▸ Required work:
Each entry should be printed exactly, with its images omitted.

▸ Data for review:

────────

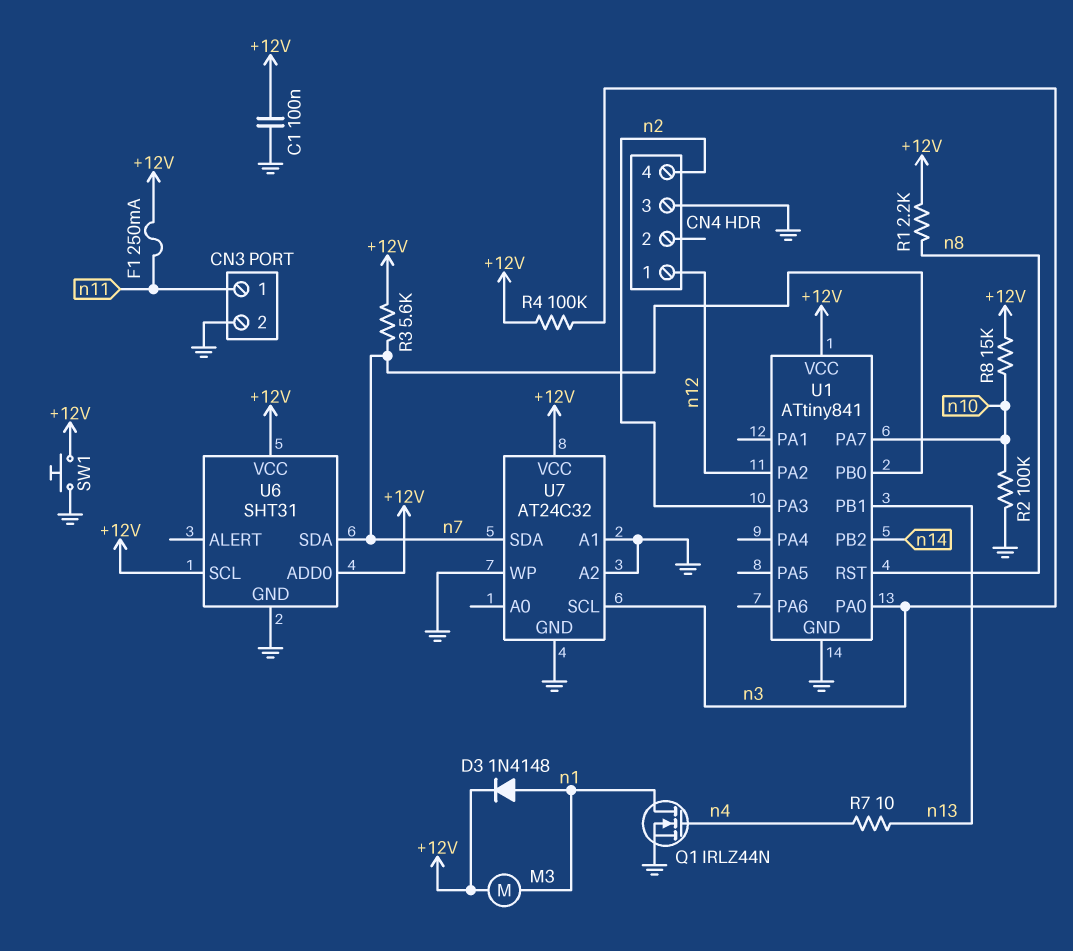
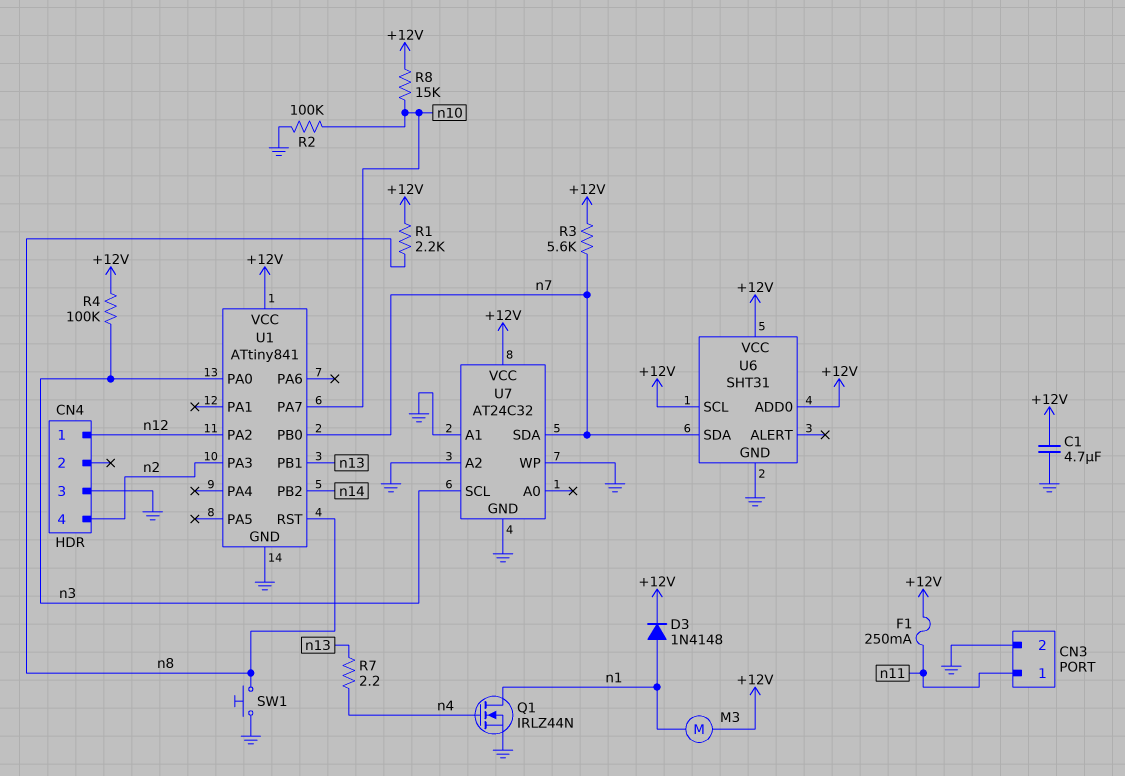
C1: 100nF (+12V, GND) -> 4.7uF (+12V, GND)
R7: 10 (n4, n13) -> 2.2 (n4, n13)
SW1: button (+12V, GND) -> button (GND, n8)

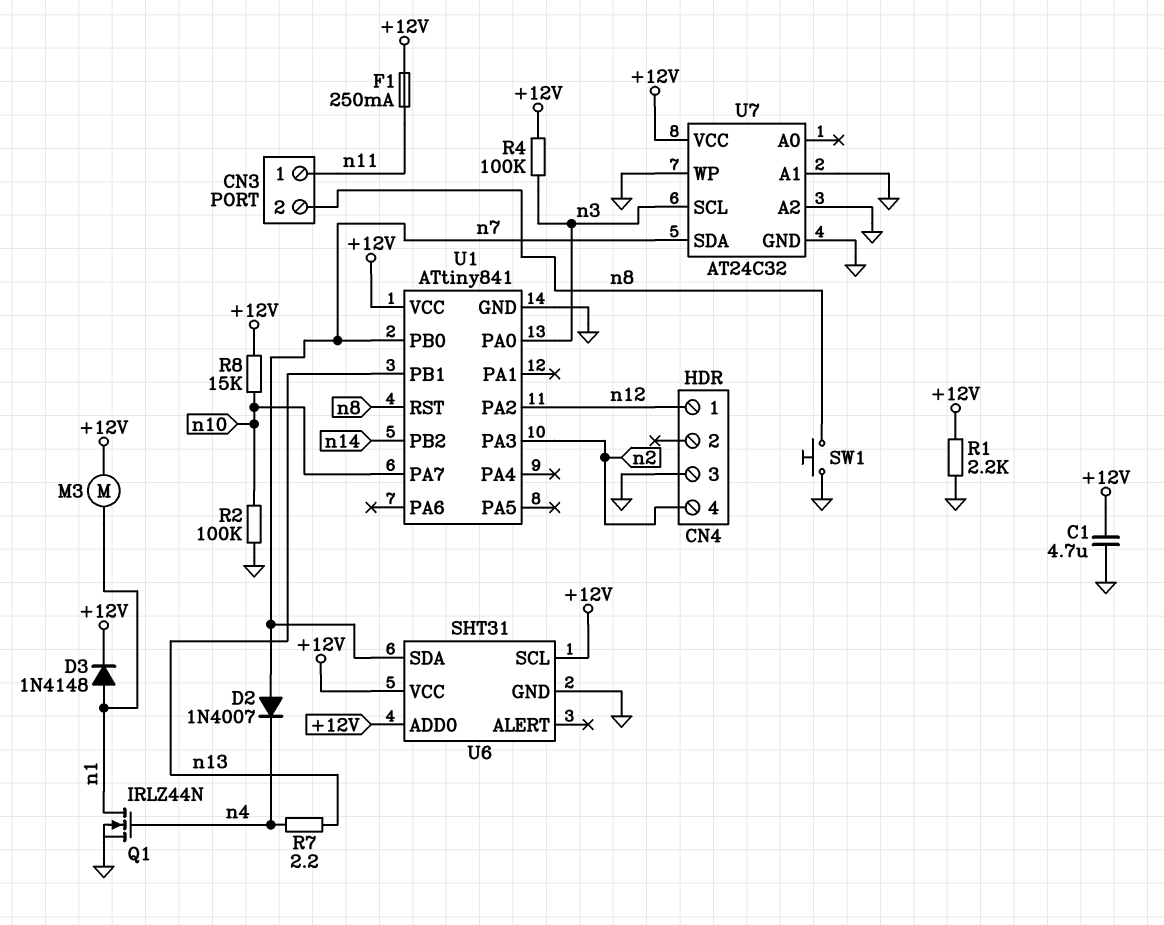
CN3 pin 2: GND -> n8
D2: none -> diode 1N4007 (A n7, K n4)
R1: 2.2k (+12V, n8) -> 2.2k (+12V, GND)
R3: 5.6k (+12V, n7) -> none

────────

▸ Finished task:
C1: 100nF (+12V, GND) -> 4.7uF (+12V, GND)
R7: 10 (n4, n13) -> 2.2 (n4, n13)
SW1: button (+12V, GND) -> button (GND, n8)

CN3 pin 2: GND -> n8
D2: none -> diode 1N4007 (A n7, K n4)
R1: 2.2k (+12V, n8) -> 2.2k (+12V, GND)
R3: 5.6k (+12V, n7) -> none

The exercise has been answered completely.